Stored dataset items
• • • •

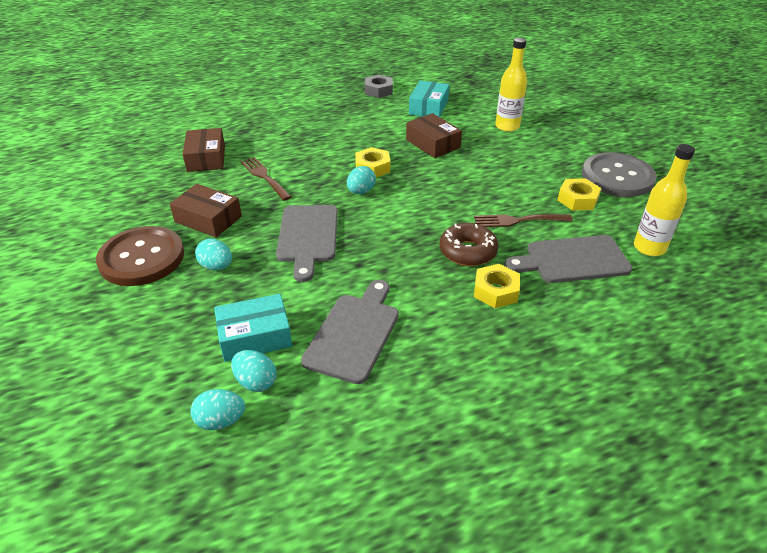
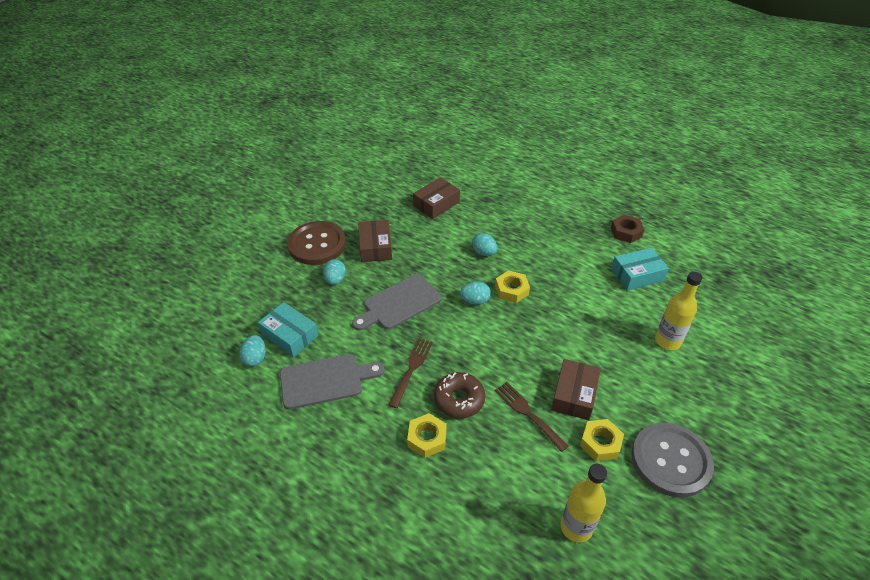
camera: 55 degrees right, 5 degrees up
turquoise egg [190,389,245,430] -> turquoise egg moved to [472,233,497,256]
brown fork [240,157,291,201] -> brown fork moved to [388,338,433,408]
grey nut [365,75,393,98] -> brown nut [611,214,645,243]
brown box [406,113,462,158] -> brown box moved to [551,359,601,420]
grey cutting board [504,235,632,283] -> none

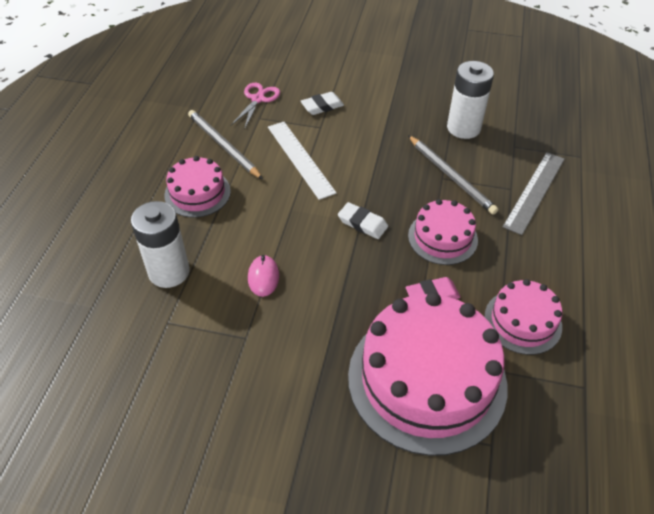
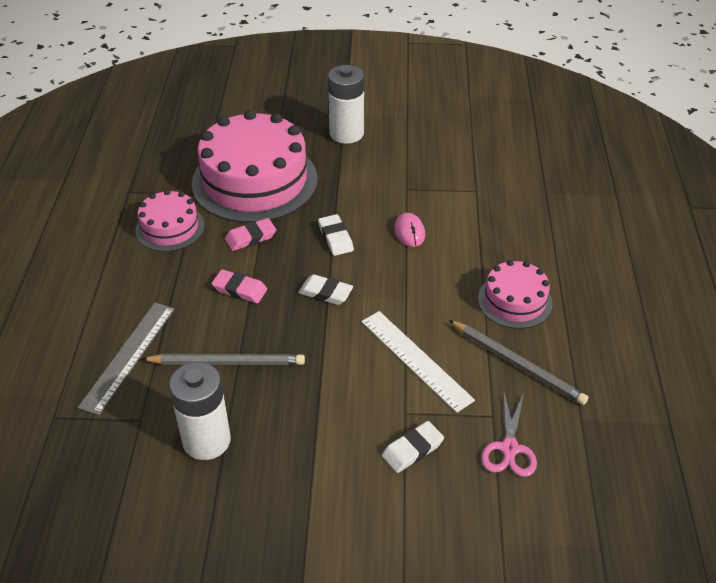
camera: 170 degrees right, 5 degrees down
white battery [131,201,190,288] -> white battery moved to [328,65,364,144]
grey pencil [408,135,498,215] -> grey pencil turned 135 degrees clockwise [142,354,305,365]
pink cake [408,199,478,265] -> pink eraser [212,269,267,303]
none -> white eraser [318,214,354,256]

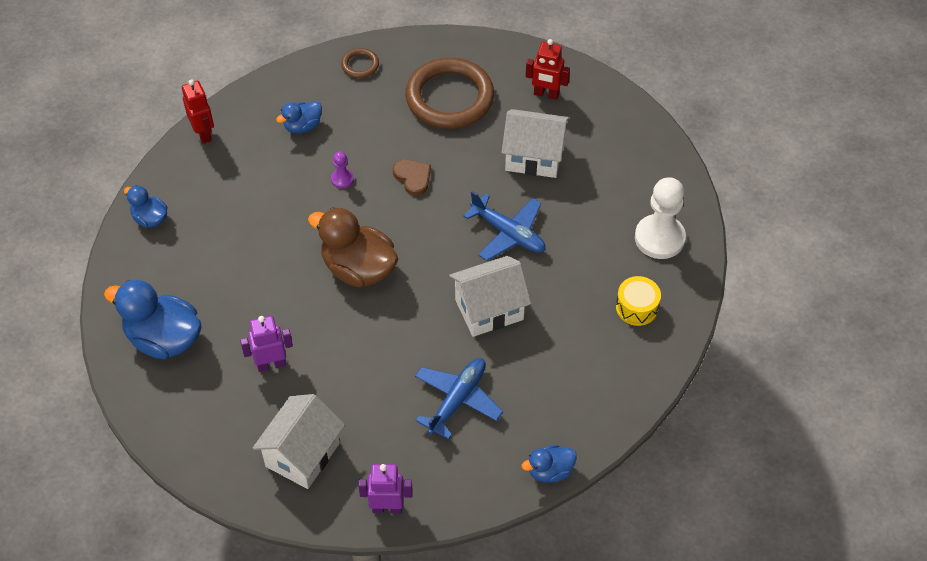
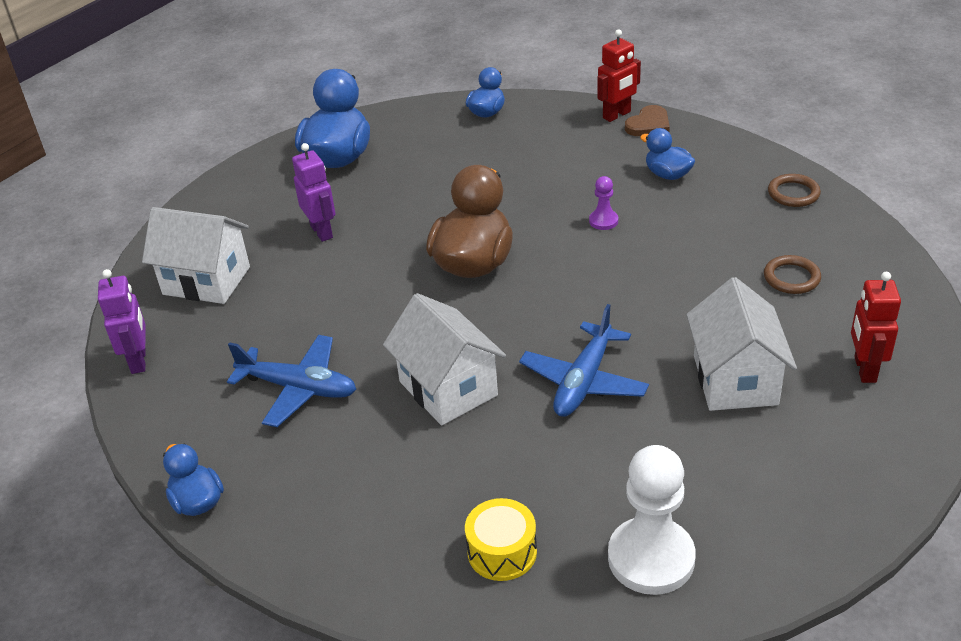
camera: 80 degrees right, 15 degrees down
brown heart [393,160,431,196] -> brown heart moved to [625,105,670,136]
brown ring [405,58,494,129] -> brown ring [764,255,821,294], size x0.44

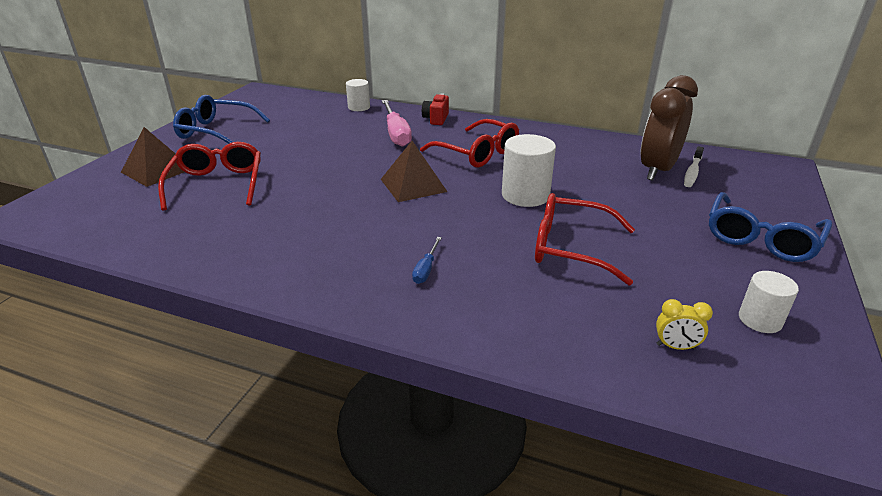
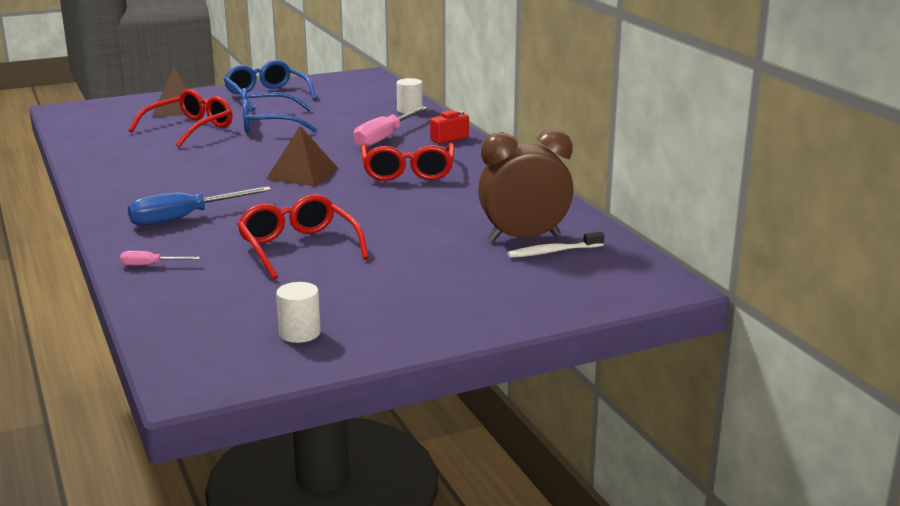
camera: 45 degrees right, 10 degrees down
blue screwdriver [412,237,442,284] -> blue screwdriver [128,187,271,226], size x2.04
white cylinder [502,134,556,207] -> none
yellow clock [656,299,713,350] -> none
blue glasses [709,192,832,262] -> blue glasses moved to [241,88,317,133]
none -> pink screwdriver [120,251,200,266]

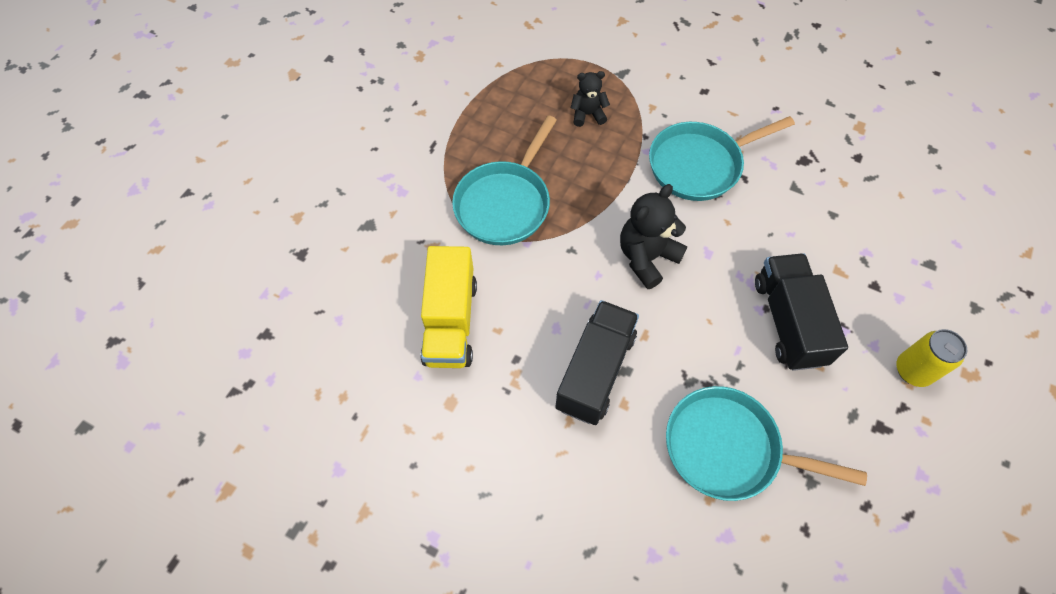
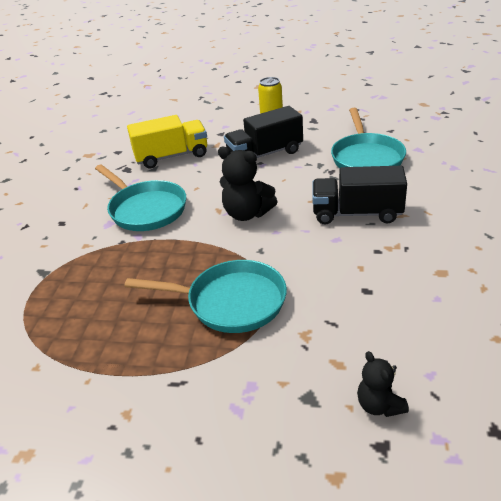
camera: 105 degrees left, 25 degrees down
yellow truck [421,246,477,368] -> yellow truck moved to [127,115,207,168]
black teddy bear [571,71,610,127] -> black teddy bear moved to [357,351,409,417]

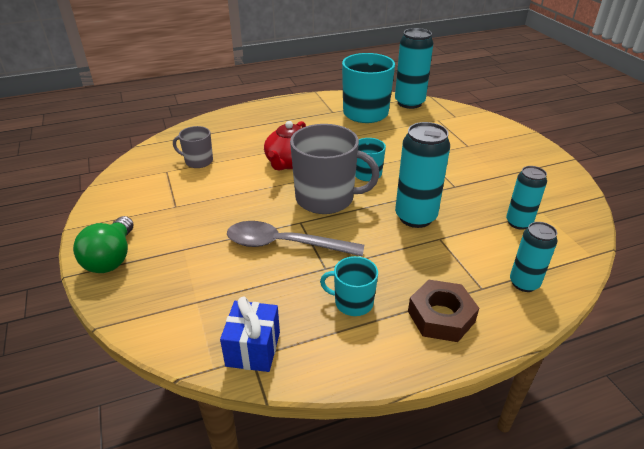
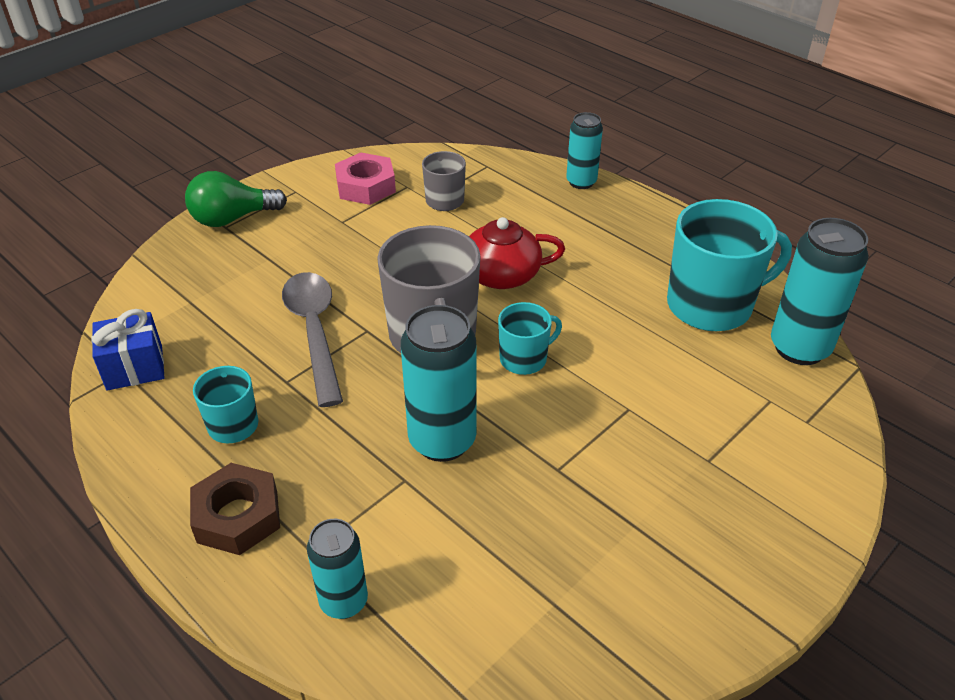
camera: 65 degrees right, 5 degrees up
turquoise can [506,166,547,230] -> turquoise can moved to [566,112,603,189]
none -> pink nut [335,152,396,205]

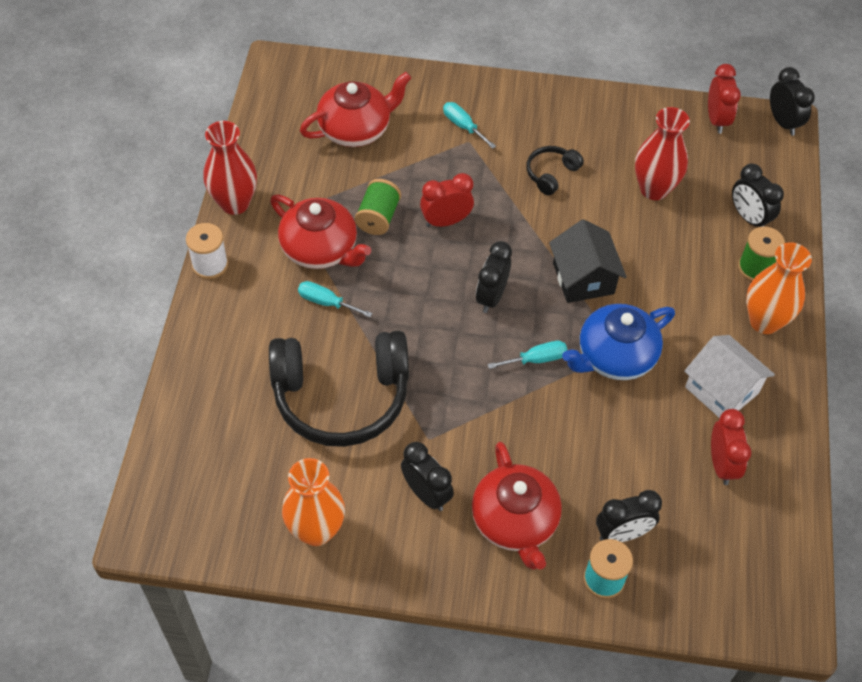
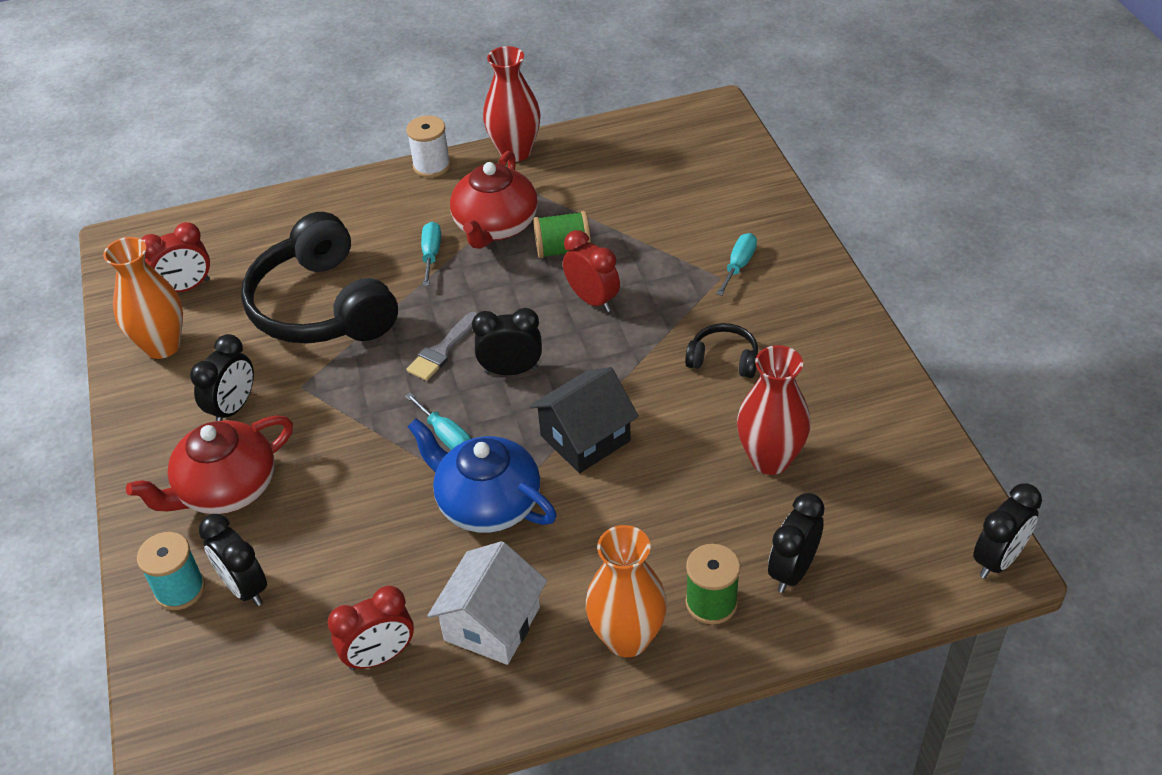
camera: 70 degrees right, 10 degrees down
red teapot [300,72,411,147] -> none
red clock [708,64,741,134] -> red clock moved to [141,222,210,293]
none -> grey brush [407,312,478,381]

• • • •

Task objective
Copy word for word the span of the records above that begins at the line with "camera: 105 degrees left, 25 degrees down" and ends at the line with "camera: 65 degrees right, 5 degrees up", including those two lines but not the pictures.

Task solution
camera: 105 degrees left, 25 degrees down
yellow truck [421,246,477,368] -> yellow truck moved to [127,115,207,168]
black teddy bear [571,71,610,127] -> black teddy bear moved to [357,351,409,417]

camera: 65 degrees right, 5 degrees up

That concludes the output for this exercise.